Collected data
= = = =
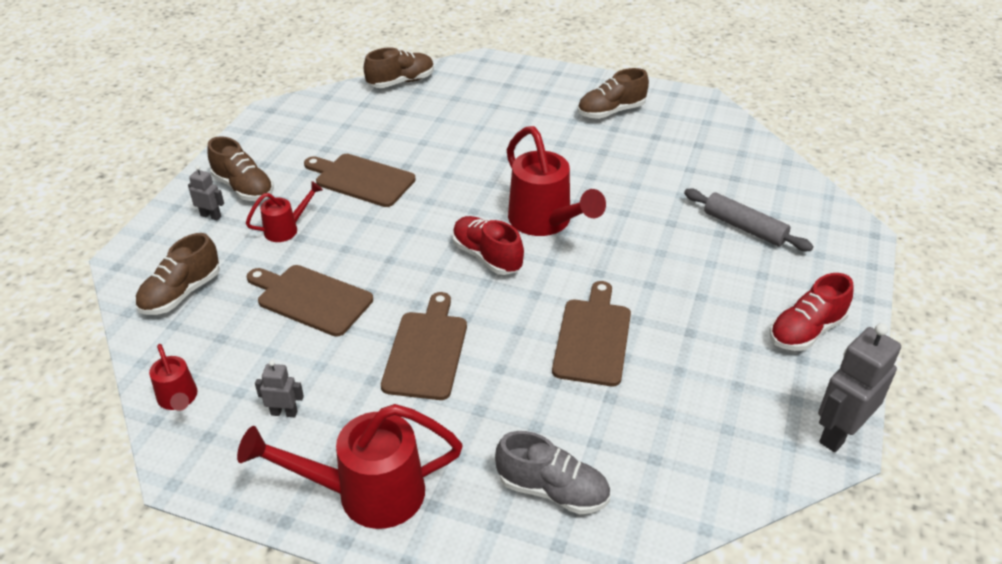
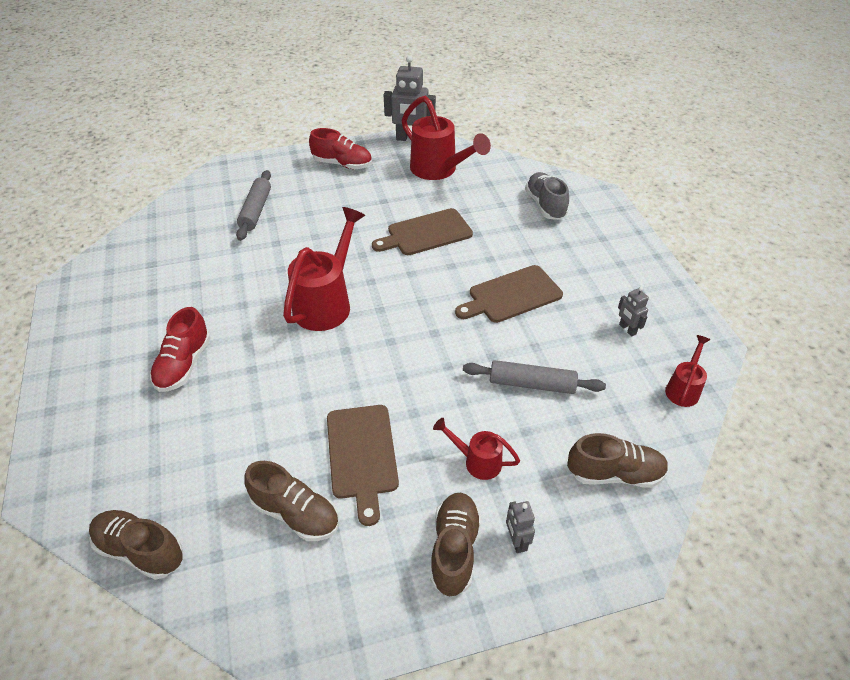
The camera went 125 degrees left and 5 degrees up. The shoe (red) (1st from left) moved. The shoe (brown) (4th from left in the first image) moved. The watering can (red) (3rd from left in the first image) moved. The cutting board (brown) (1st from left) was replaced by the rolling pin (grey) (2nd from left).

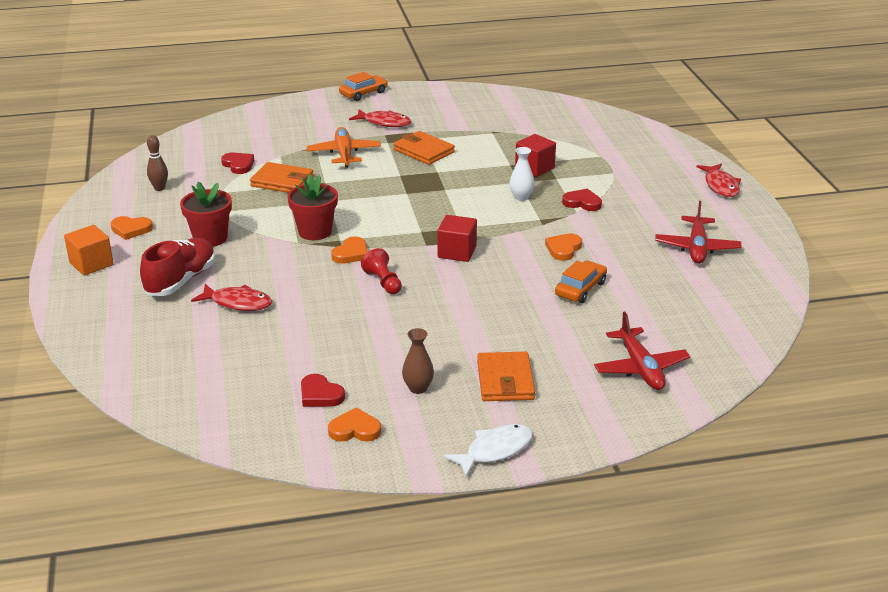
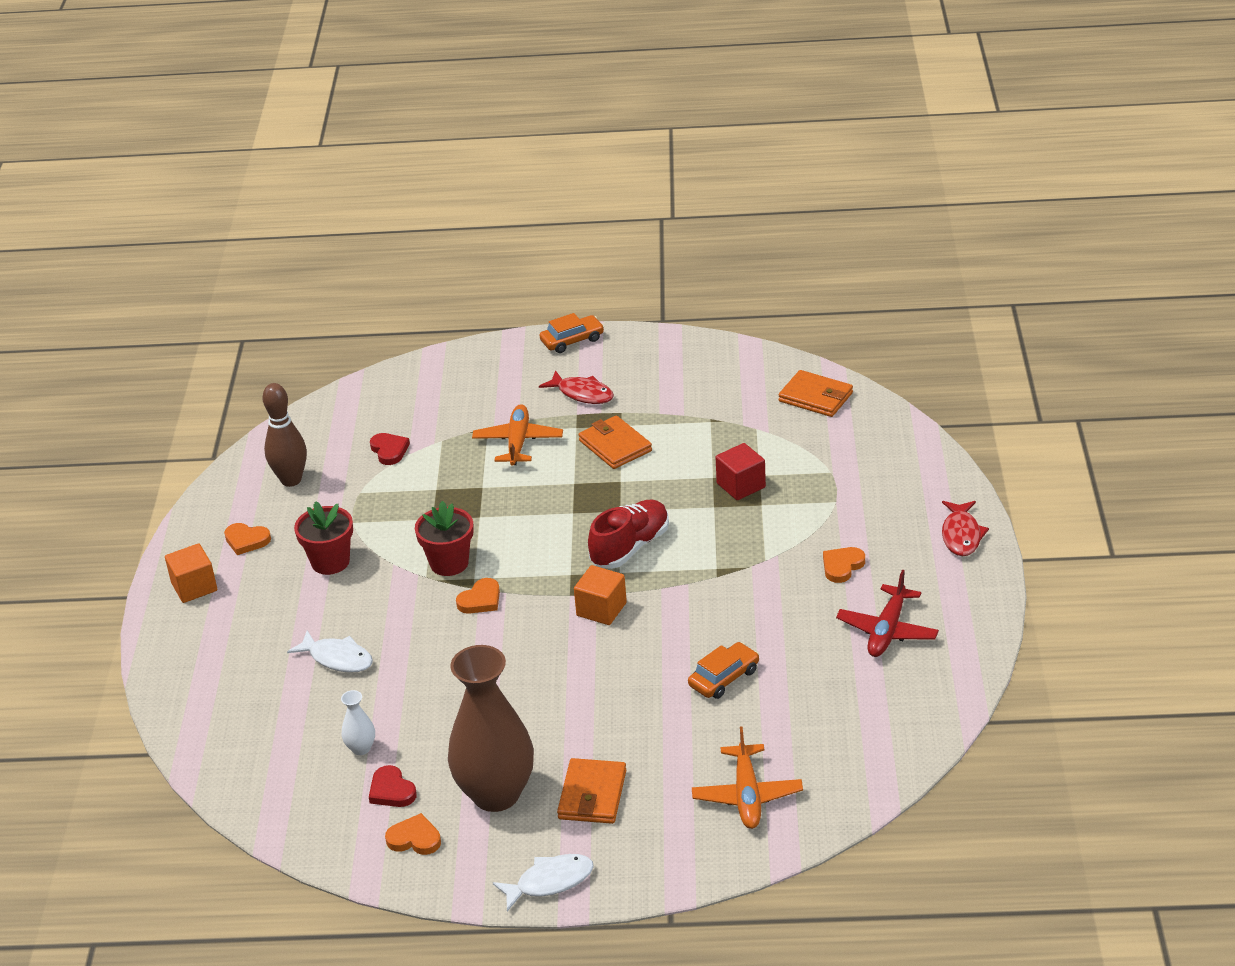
The camera went 15 degrees right and 5 degrees up. The bowling pin (brown) changed to 1.71 times the size. The fish (red) (1st from left) became the fish (white) (1st from left). The vase (white) moved. The vase (brown) changed to 2.46 times the size. The cube (red) (1st from left) became the cube (orange) (2nd from left). The shoe (red) moved. The plane (red) (1st from left) became the plane (orange) (2nd from left). The wallet (orange) (1st from left in the first image) moved. The heart (orange) (4th from left) moved. The pawn (red) disappeared. The heart (red) (3rd from left) disappeared.

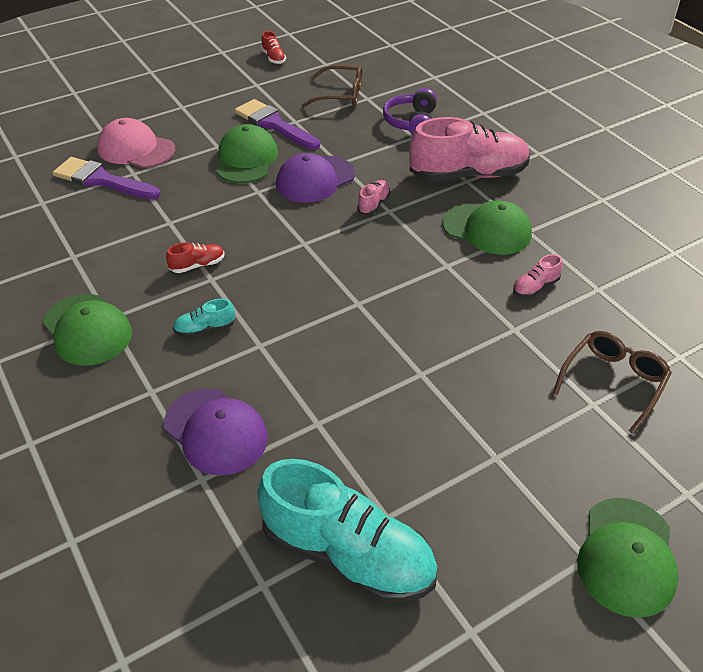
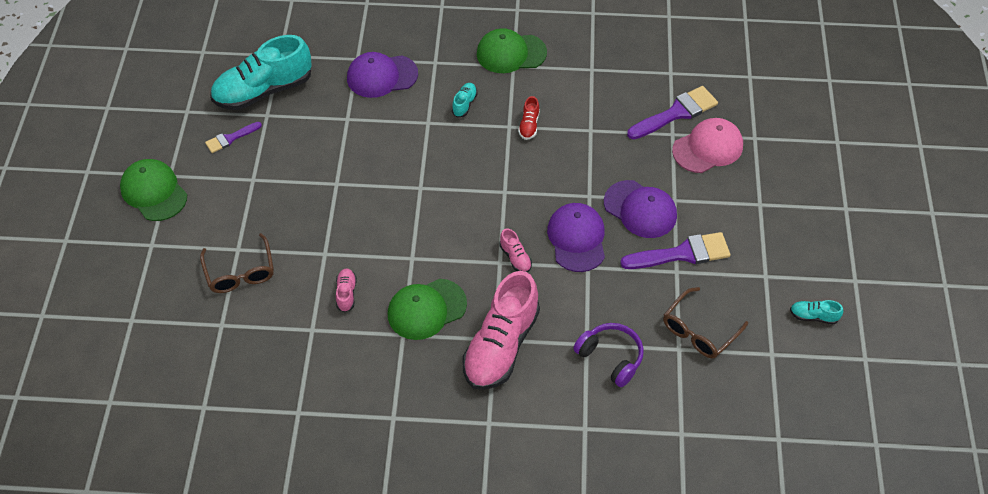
The camera went 125 degrees right and 10 degrees up. The brush (purple) (1st from left) appeared. The cap (green) (2nd from left) became the cap (purple) (3rd from left). The shoe (red) (2nd from left) became the shoe (turquoise) (3rd from left).

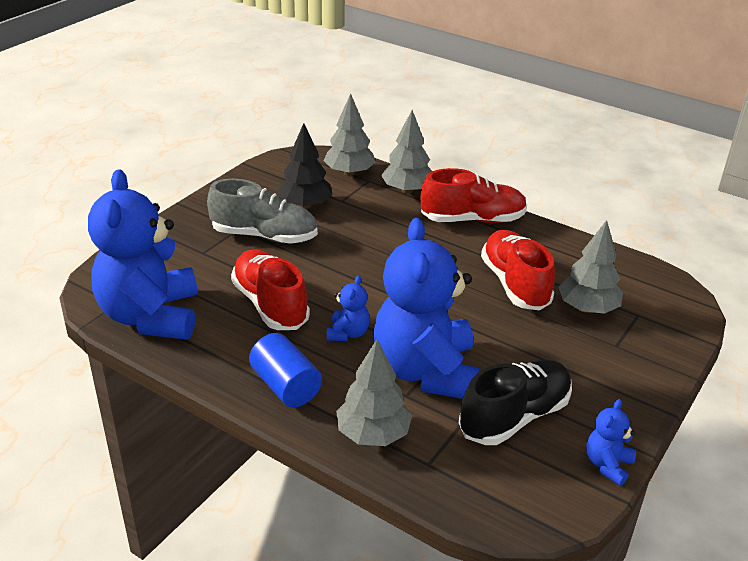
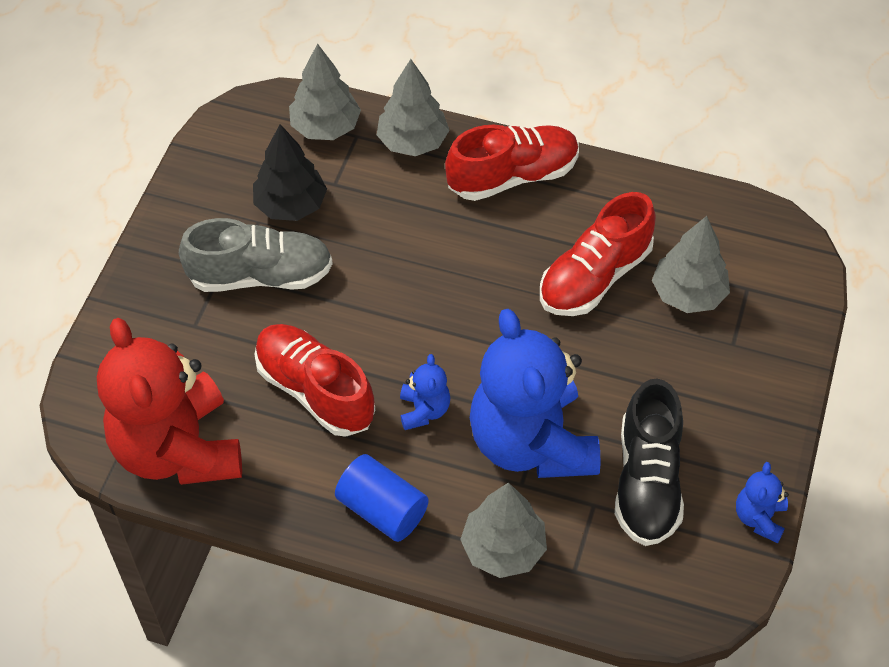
The camera went 15 degrees left and 20 degrees up. The teddy bear (blue) (1st from left) became the teddy bear (red). The shoe (red) (3rd from left) turned 105 degrees counterclockwise. The shoe (black) turned 150 degrees clockwise.

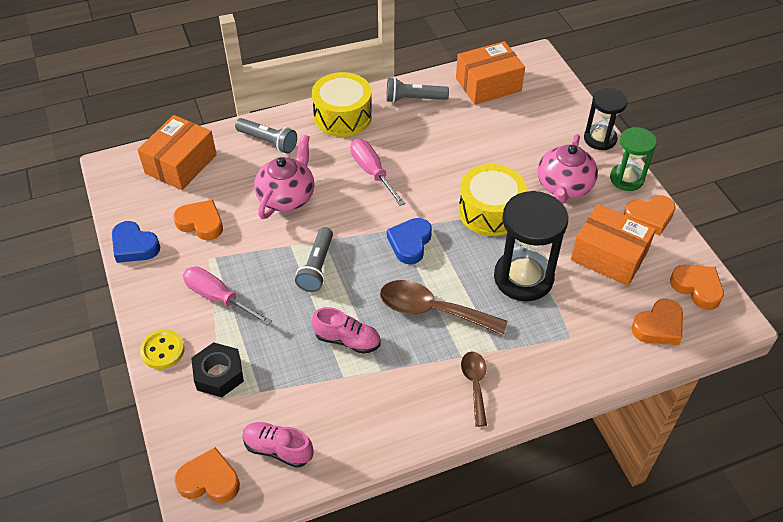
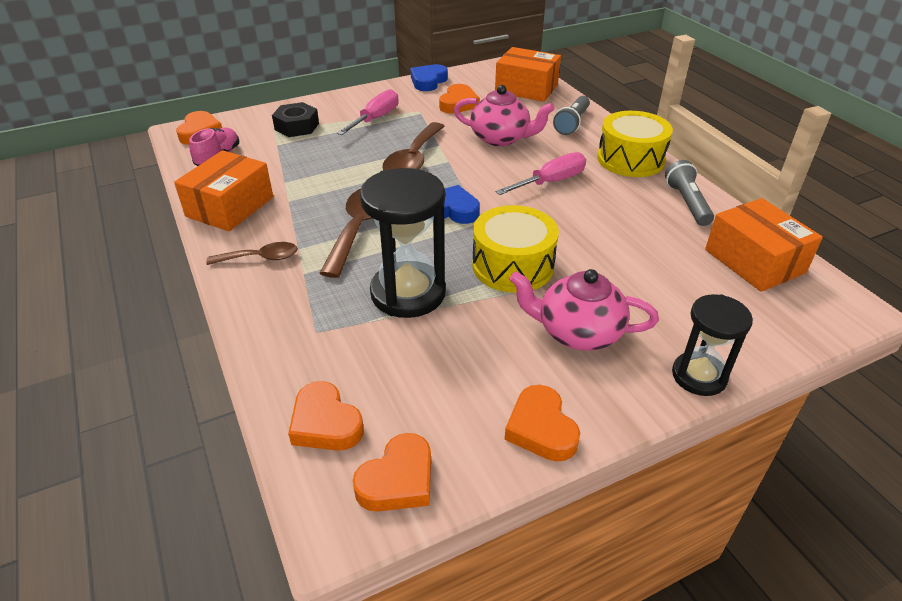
The camera went 85 degrees right and 10 degrees down. The box (orange) (3rd from left in the first image) moved. The flashlight (grey) (2nd from left) was replaced by the spoon (brown) (3rd from left). The button (yellow) disappeared. The shoe (pink) (2nd from left) disappeared. The hourglass (green) disappeared.

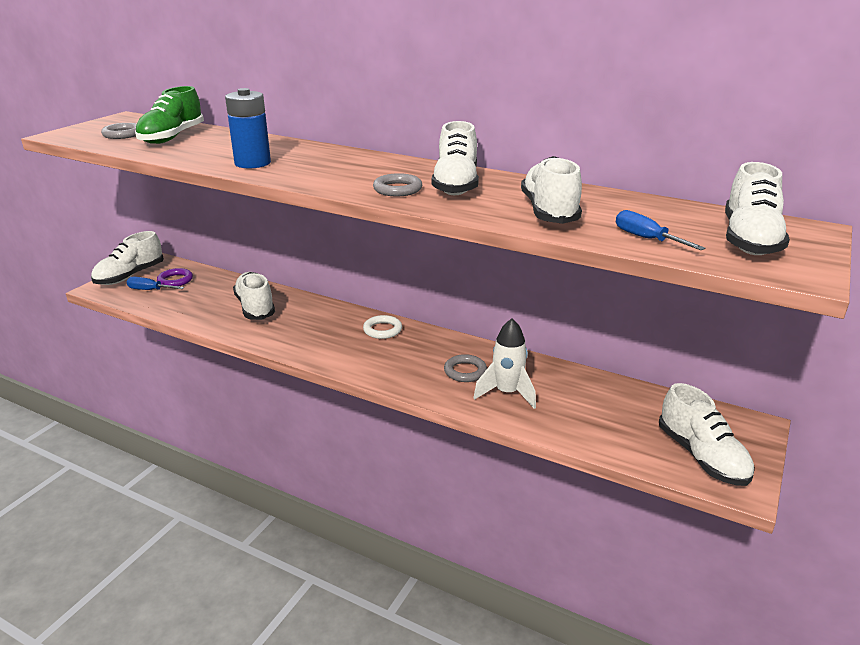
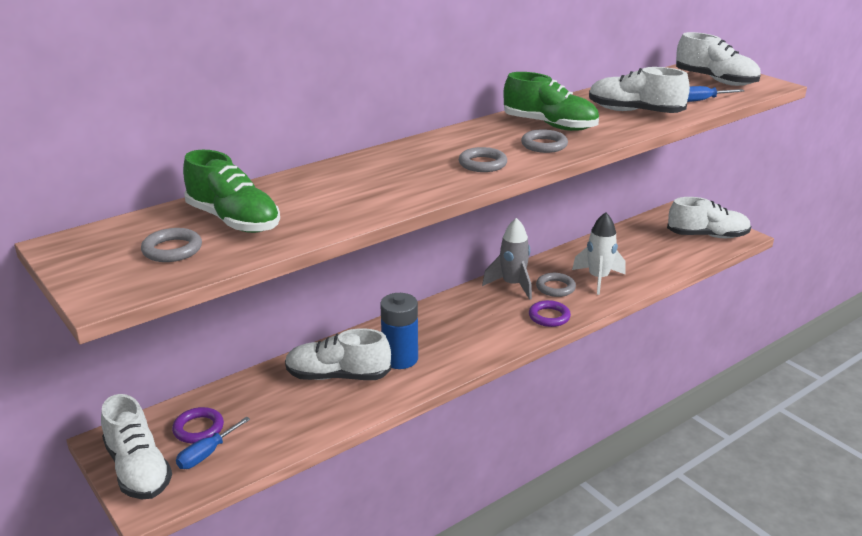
The camera went 65 degrees left and 0 degrees up. The battery (blue) moved. The ring (grey) (2nd from left) appeared. The rocket (grey) appeared. The shoe (white) (3rd from left) became the shoe (green) (2nd from left). The ring (purple) (2nd from left) appeared. The ring (white) disappeared.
= = = =
**EXERCISE AIM**. Each line above is to be duplicated exactly, and the pictures are to be omitted.

**EXERCISE OUTPUT**.
The camera went 125 degrees left and 5 degrees up. The shoe (red) (1st from left) moved. The shoe (brown) (4th from left in the first image) moved. The watering can (red) (3rd from left in the first image) moved. The cutting board (brown) (1st from left) was replaced by the rolling pin (grey) (2nd from left).

The camera went 15 degrees right and 5 degrees up. The bowling pin (brown) changed to 1.71 times the size. The fish (red) (1st from left) became the fish (white) (1st from left). The vase (white) moved. The vase (brown) changed to 2.46 times the size. The cube (red) (1st from left) became the cube (orange) (2nd from left). The shoe (red) moved. The plane (red) (1st from left) became the plane (orange) (2nd from left). The wallet (orange) (1st from left in the first image) moved. The heart (orange) (4th from left) moved. The pawn (red) disappeared. The heart (red) (3rd from left) disappeared.

The camera went 125 degrees right and 10 degrees up. The brush (purple) (1st from left) appeared. The cap (green) (2nd from left) became the cap (purple) (3rd from left). The shoe (red) (2nd from left) became the shoe (turquoise) (3rd from left).

The camera went 15 degrees left and 20 degrees up. The teddy bear (blue) (1st from left) became the teddy bear (red). The shoe (red) (3rd from left) turned 105 degrees counterclockwise. The shoe (black) turned 150 degrees clockwise.

The camera went 85 degrees right and 10 degrees down. The box (orange) (3rd from left in the first image) moved. The flashlight (grey) (2nd from left) was replaced by the spoon (brown) (3rd from left). The button (yellow) disappeared. The shoe (pink) (2nd from left) disappeared. The hourglass (green) disappeared.

The camera went 65 degrees left and 0 degrees up. The battery (blue) moved. The ring (grey) (2nd from left) appeared. The rocket (grey) appeared. The shoe (white) (3rd from left) became the shoe (green) (2nd from left). The ring (purple) (2nd from left) appeared. The ring (white) disappeared.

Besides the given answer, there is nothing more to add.